● **Your task**
Each record below must come back exactly as written; its pictures must not.
======== Source data
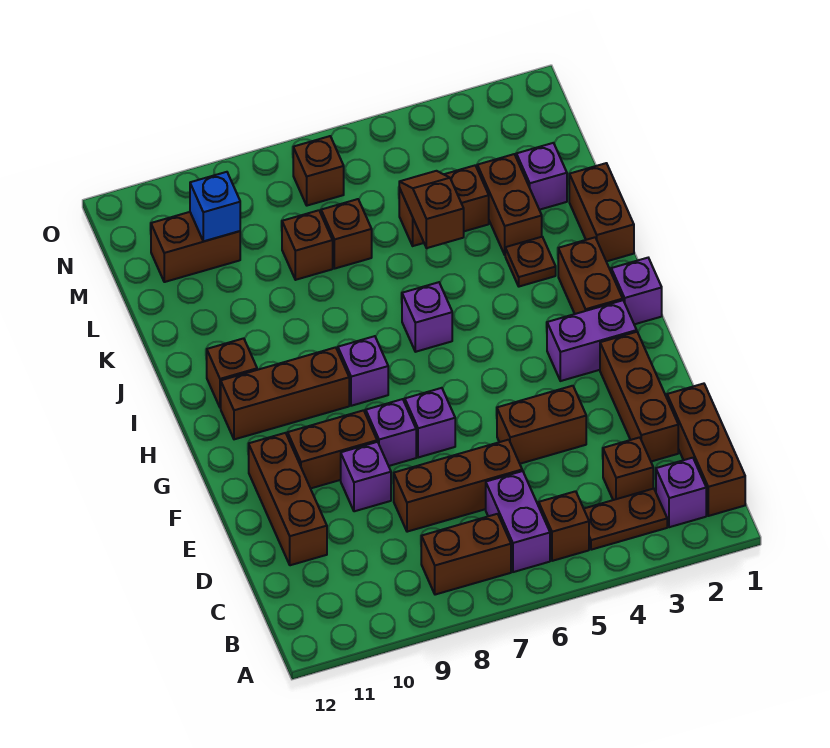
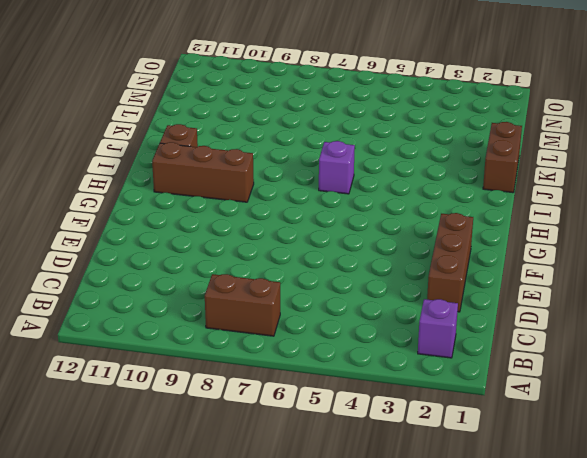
none -> brown brick B1:D1 level 1
none -> brown plate B3:B4 level 1
none -> brown brick B5 level 1
none -> purple brick B6:C6 level 1

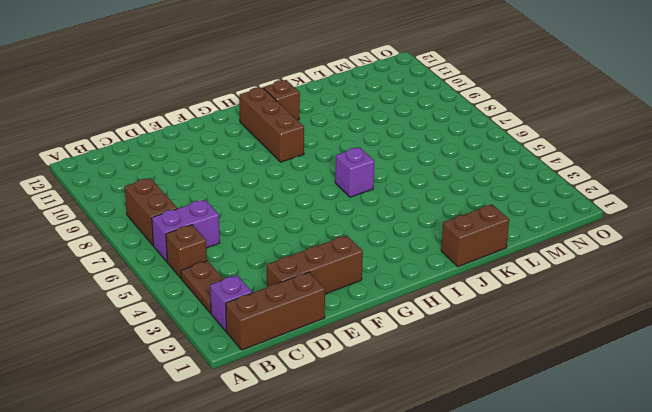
none -> brown brick C3 level 1
none -> brown brick D6:D8 level 1
none -> brown brick D11:F11 level 1
none -> brown brick E4:E5 level 1

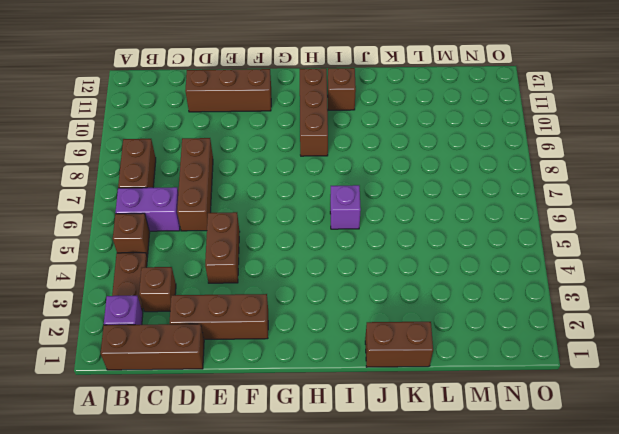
none -> purple brick E9 level 1
none -> purple brick F7 level 1
none -> purple brick F8 level 1
none -> brown brick F9:F10 level 1

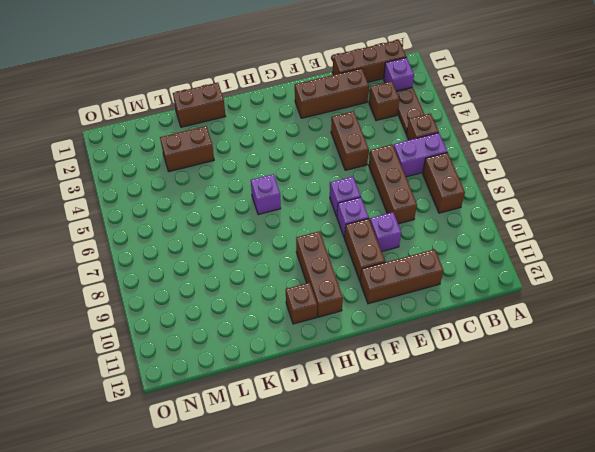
none -> purple brick G2:G3 level 1
none -> purple brick H1 level 1
none -> brown brick H2:I2 level 1
none -> purple brick H8 level 1

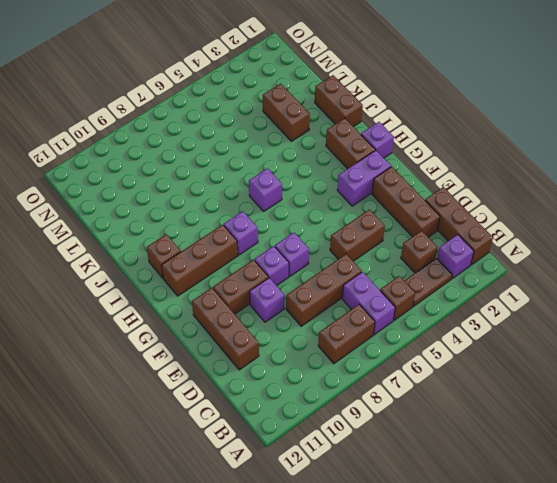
none -> brown plate J3 level 1
none -> purple brick L2 level 1
none -> brown brick L4:L5 level 1
none -> brown brick L7 level 1

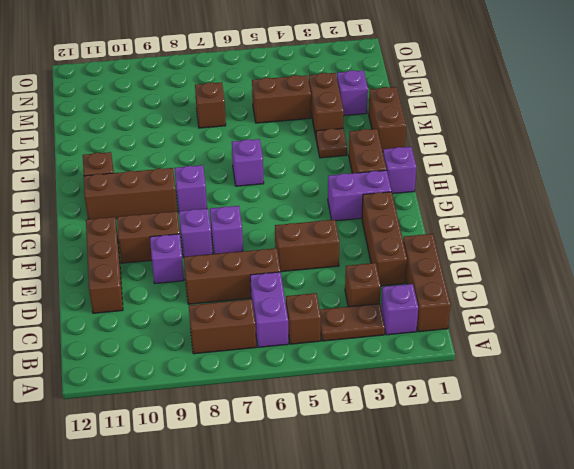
none -> brown brick L8 level 1
none -> brown brick M10:M11 level 1
none -> brown brick N7 level 1
none -> brown slope K5:L5 level 2 top K

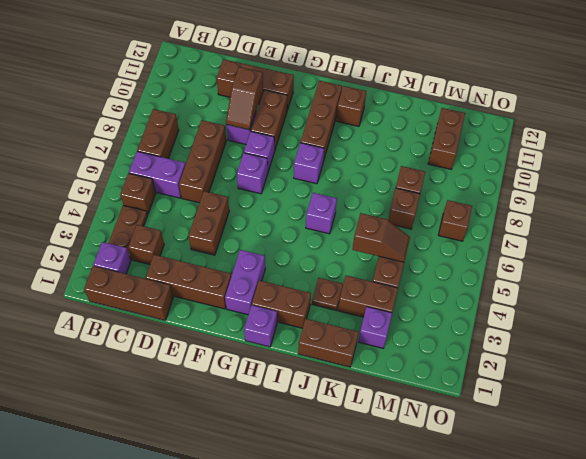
brown slope E9:E10 level 2 top 10 -> none
none -> blue brick M10 level 2

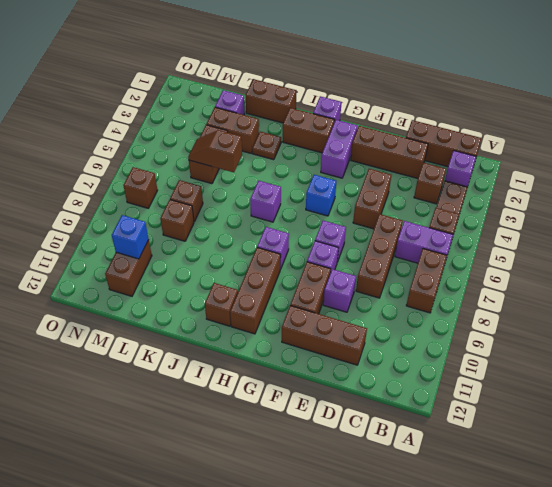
blue brick G5 level 1 -> none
================
● **Solution for this problem**
none -> brown brick B1:D1 level 1
none -> brown plate B3:B4 level 1
none -> brown brick B5 level 1
none -> purple brick B6:C6 level 1

none -> brown brick C3 level 1
none -> brown brick D6:D8 level 1
none -> brown brick D11:F11 level 1
none -> brown brick E4:E5 level 1

none -> purple brick E9 level 1
none -> purple brick F7 level 1
none -> purple brick F8 level 1
none -> brown brick F9:F10 level 1

none -> purple brick G2:G3 level 1
none -> purple brick H1 level 1
none -> brown brick H2:I2 level 1
none -> purple brick H8 level 1

none -> brown plate J3 level 1
none -> purple brick L2 level 1
none -> brown brick L4:L5 level 1
none -> brown brick L7 level 1

none -> brown brick L8 level 1
none -> brown brick M10:M11 level 1
none -> brown brick N7 level 1
none -> brown slope K5:L5 level 2 top K

brown slope E9:E10 level 2 top 10 -> none
none -> blue brick M10 level 2

blue brick G5 level 1 -> none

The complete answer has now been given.